STORED DATA:
--- START ---

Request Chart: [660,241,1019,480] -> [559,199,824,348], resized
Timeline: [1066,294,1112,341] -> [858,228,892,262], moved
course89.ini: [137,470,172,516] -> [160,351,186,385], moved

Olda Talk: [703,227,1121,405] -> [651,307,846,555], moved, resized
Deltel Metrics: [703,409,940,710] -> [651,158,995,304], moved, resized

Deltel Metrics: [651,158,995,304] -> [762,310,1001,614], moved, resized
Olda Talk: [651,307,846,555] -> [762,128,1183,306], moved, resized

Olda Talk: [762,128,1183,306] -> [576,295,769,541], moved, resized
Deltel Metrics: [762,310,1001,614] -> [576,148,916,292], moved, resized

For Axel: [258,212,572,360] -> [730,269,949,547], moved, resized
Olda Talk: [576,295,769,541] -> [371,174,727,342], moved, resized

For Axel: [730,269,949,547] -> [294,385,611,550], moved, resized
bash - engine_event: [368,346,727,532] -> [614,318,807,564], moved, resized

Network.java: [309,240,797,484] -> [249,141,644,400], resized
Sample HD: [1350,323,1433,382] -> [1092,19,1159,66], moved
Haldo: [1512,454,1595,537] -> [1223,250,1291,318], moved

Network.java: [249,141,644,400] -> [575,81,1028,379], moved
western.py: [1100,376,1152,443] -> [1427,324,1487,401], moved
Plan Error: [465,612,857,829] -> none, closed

--- END ---

WHAT THE TASK ASKS:
Only the lines from the start of the listing through the line with "Network.java: [249,141,644,400] ->" should be repeated, each exactly as it stands.

RESPONSE TO THIS EXERCISE:
Request Chart: [660,241,1019,480] -> [559,199,824,348], resized
Timeline: [1066,294,1112,341] -> [858,228,892,262], moved
course89.ini: [137,470,172,516] -> [160,351,186,385], moved

Olda Talk: [703,227,1121,405] -> [651,307,846,555], moved, resized
Deltel Metrics: [703,409,940,710] -> [651,158,995,304], moved, resized

Deltel Metrics: [651,158,995,304] -> [762,310,1001,614], moved, resized
Olda Talk: [651,307,846,555] -> [762,128,1183,306], moved, resized

Olda Talk: [762,128,1183,306] -> [576,295,769,541], moved, resized
Deltel Metrics: [762,310,1001,614] -> [576,148,916,292], moved, resized

For Axel: [258,212,572,360] -> [730,269,949,547], moved, resized
Olda Talk: [576,295,769,541] -> [371,174,727,342], moved, resized

For Axel: [730,269,949,547] -> [294,385,611,550], moved, resized
bash - engine_event: [368,346,727,532] -> [614,318,807,564], moved, resized

Network.java: [309,240,797,484] -> [249,141,644,400], resized
Sample HD: [1350,323,1433,382] -> [1092,19,1159,66], moved
Haldo: [1512,454,1595,537] -> [1223,250,1291,318], moved

Network.java: [249,141,644,400] -> [575,81,1028,379], moved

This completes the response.